Your assignment: Here the job is to retype the data word for word while leaving the pictures aside.

-*-

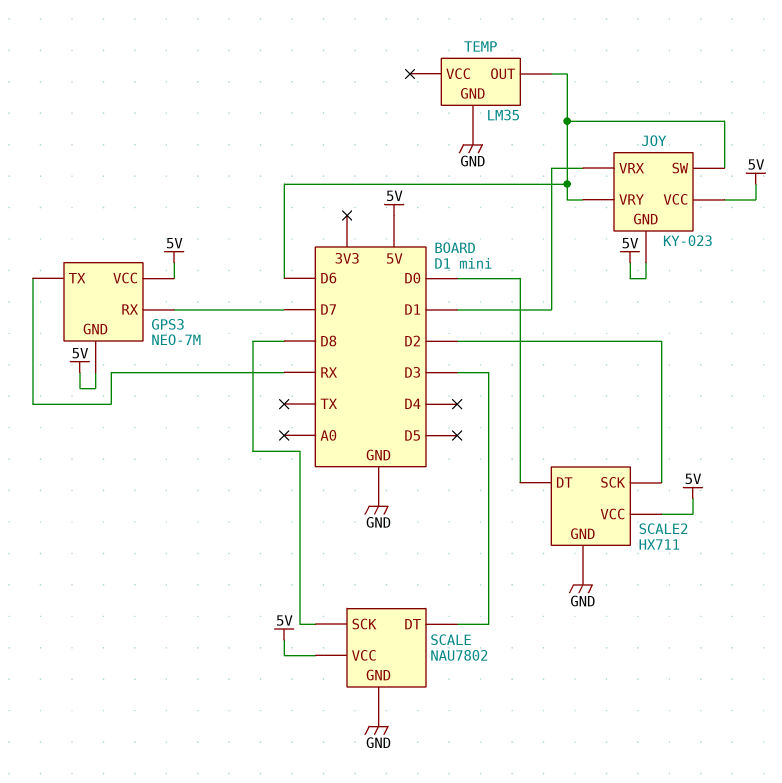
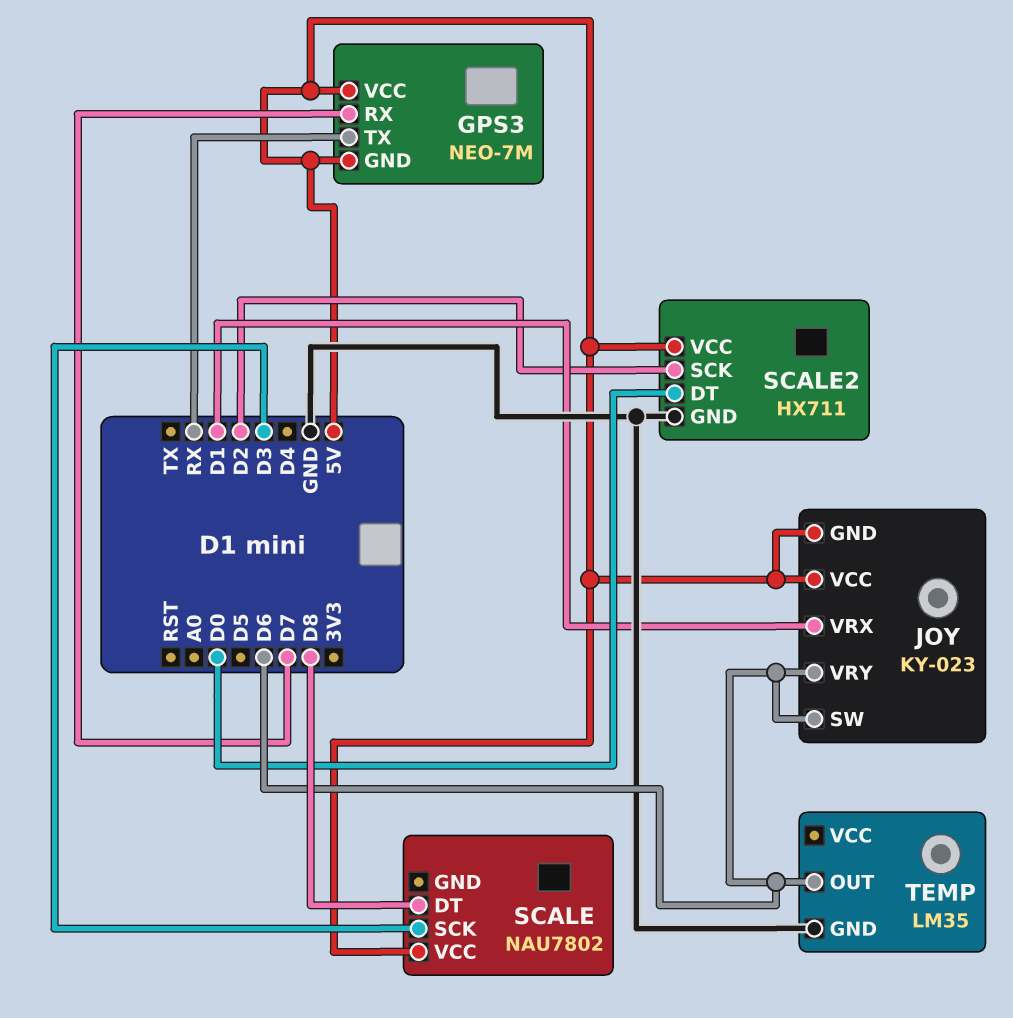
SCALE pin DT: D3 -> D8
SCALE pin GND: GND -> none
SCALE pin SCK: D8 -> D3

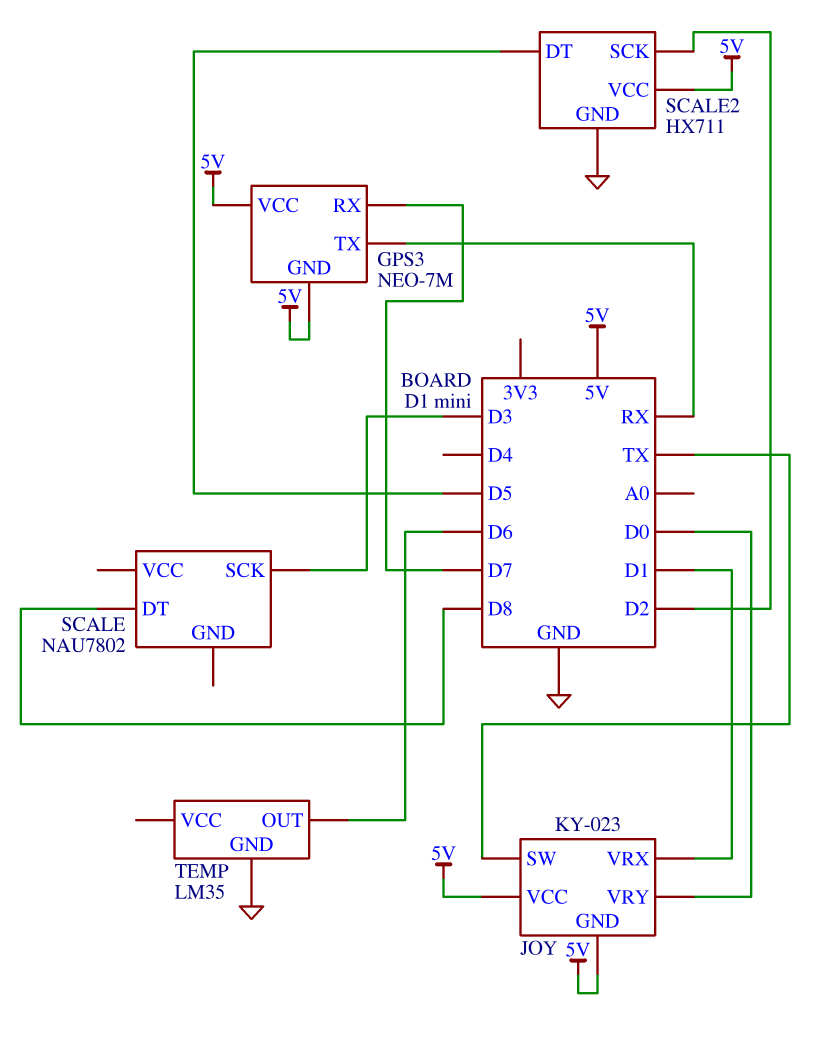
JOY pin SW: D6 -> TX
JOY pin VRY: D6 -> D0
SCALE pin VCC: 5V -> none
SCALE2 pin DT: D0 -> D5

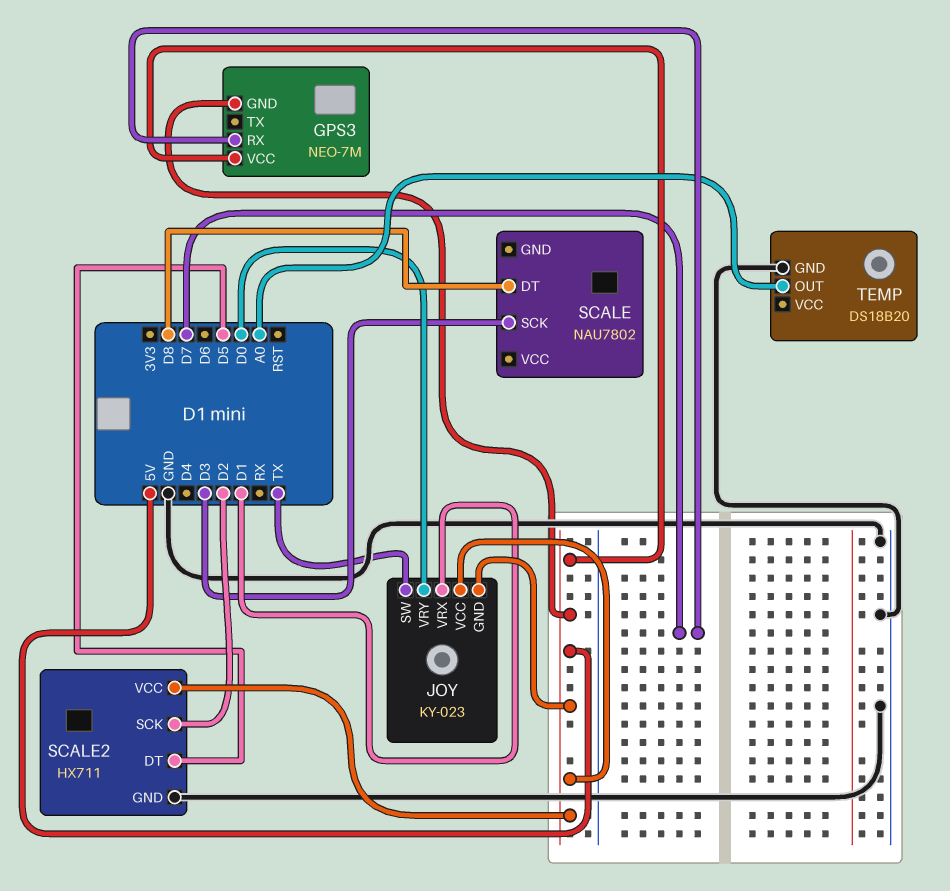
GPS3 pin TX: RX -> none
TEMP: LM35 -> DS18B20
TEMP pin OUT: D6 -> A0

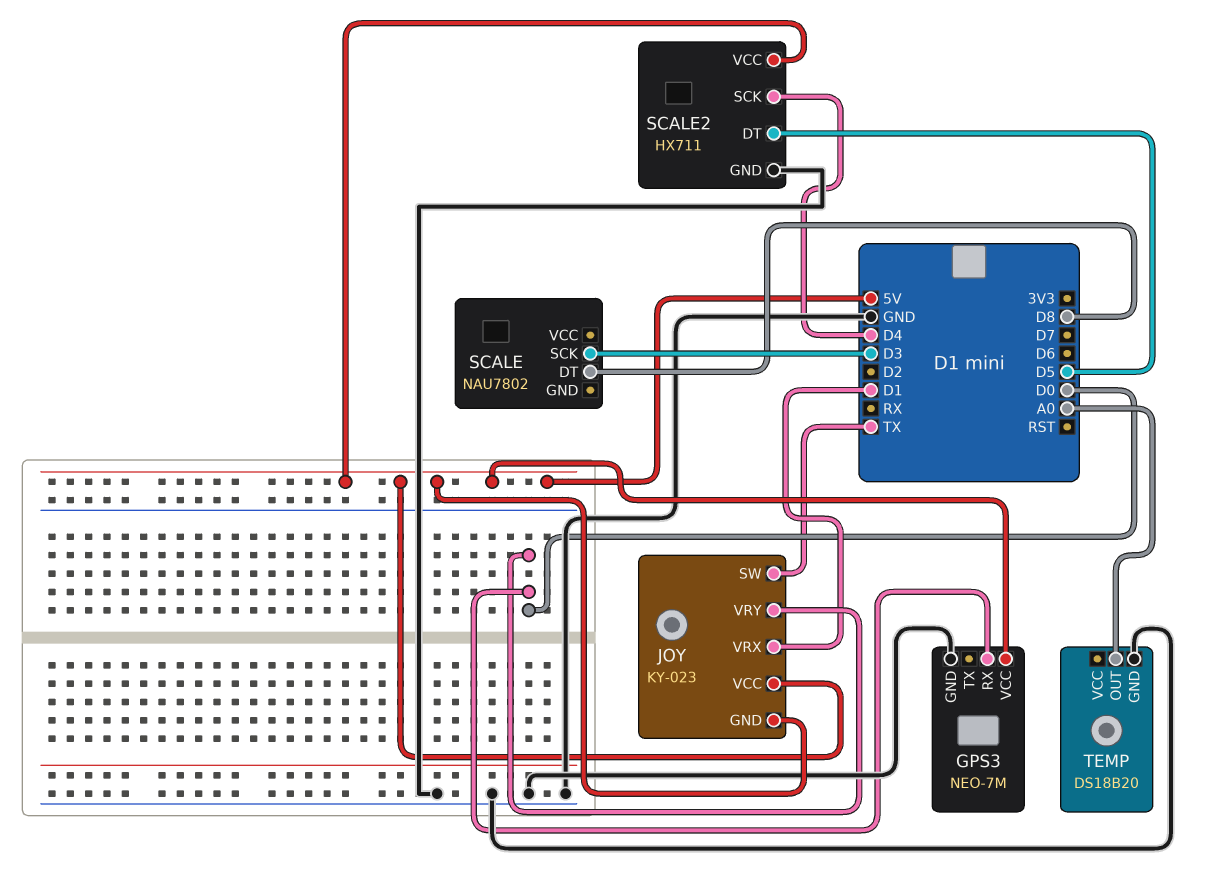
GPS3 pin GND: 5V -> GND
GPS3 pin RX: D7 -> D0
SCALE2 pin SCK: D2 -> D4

-*-

Task output:
SCALE pin DT: D3 -> D8
SCALE pin GND: GND -> none
SCALE pin SCK: D8 -> D3

JOY pin SW: D6 -> TX
JOY pin VRY: D6 -> D0
SCALE pin VCC: 5V -> none
SCALE2 pin DT: D0 -> D5

GPS3 pin TX: RX -> none
TEMP: LM35 -> DS18B20
TEMP pin OUT: D6 -> A0

GPS3 pin GND: 5V -> GND
GPS3 pin RX: D7 -> D0
SCALE2 pin SCK: D2 -> D4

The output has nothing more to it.